> [What is expected]:
For the material that follows, return exactly the lines from the one with "camera: 15 degrees right, 5 degrees down" through the one with "(554, 343) = (458, 249): pink", both ends included.

[Opening Entries shown section]

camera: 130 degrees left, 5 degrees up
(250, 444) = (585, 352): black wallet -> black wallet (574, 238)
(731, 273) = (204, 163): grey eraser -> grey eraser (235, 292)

[Closing Entries shown section]
[Opening Entries shown section]

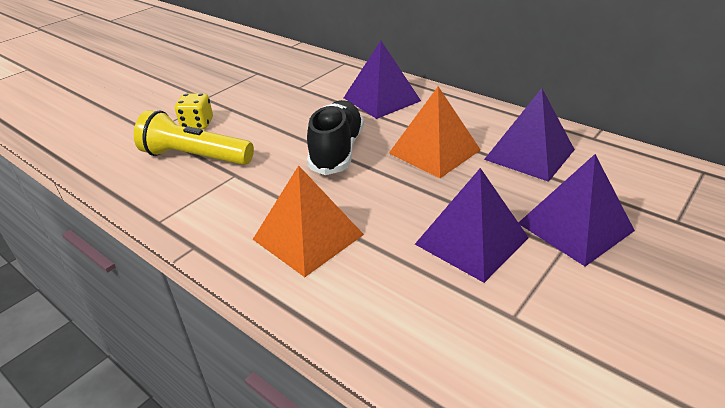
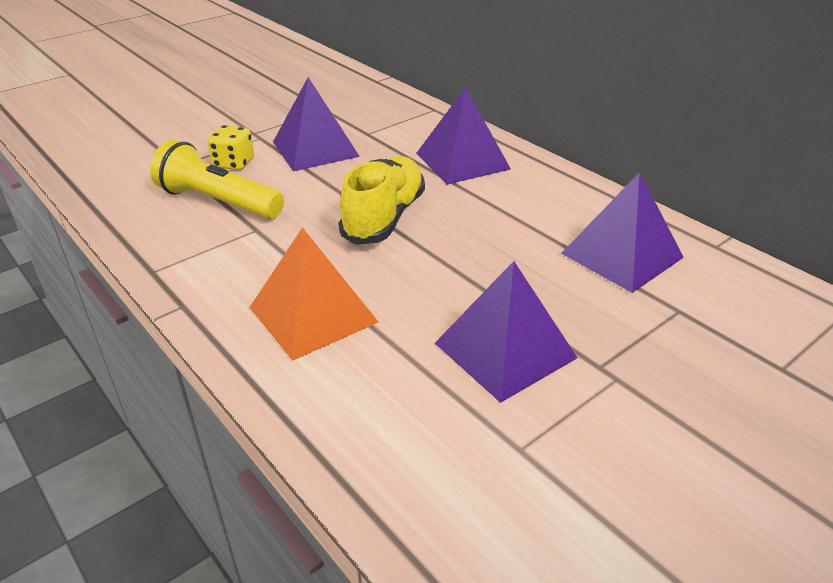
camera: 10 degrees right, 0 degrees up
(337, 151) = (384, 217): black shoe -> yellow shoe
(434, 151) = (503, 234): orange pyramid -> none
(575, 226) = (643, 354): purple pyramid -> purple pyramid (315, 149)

[Closing Entries shown section]
[Opening Entries shown section]

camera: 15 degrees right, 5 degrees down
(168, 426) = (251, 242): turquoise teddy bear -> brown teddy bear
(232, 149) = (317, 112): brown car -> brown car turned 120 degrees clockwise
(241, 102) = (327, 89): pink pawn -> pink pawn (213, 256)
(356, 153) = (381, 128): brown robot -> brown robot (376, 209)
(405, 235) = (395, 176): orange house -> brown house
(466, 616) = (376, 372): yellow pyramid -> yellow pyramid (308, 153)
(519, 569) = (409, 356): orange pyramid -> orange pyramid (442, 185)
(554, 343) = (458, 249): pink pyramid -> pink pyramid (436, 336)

[Closing Entries shown section]

> [Answer]:
camera: 15 degrees right, 5 degrees down
(168, 426) = (251, 242): turquoise teddy bear -> brown teddy bear
(232, 149) = (317, 112): brown car -> brown car turned 120 degrees clockwise
(241, 102) = (327, 89): pink pawn -> pink pawn (213, 256)
(356, 153) = (381, 128): brown robot -> brown robot (376, 209)
(405, 235) = (395, 176): orange house -> brown house
(466, 616) = (376, 372): yellow pyramid -> yellow pyramid (308, 153)
(519, 569) = (409, 356): orange pyramid -> orange pyramid (442, 185)
(554, 343) = (458, 249): pink pyramid -> pink pyramid (436, 336)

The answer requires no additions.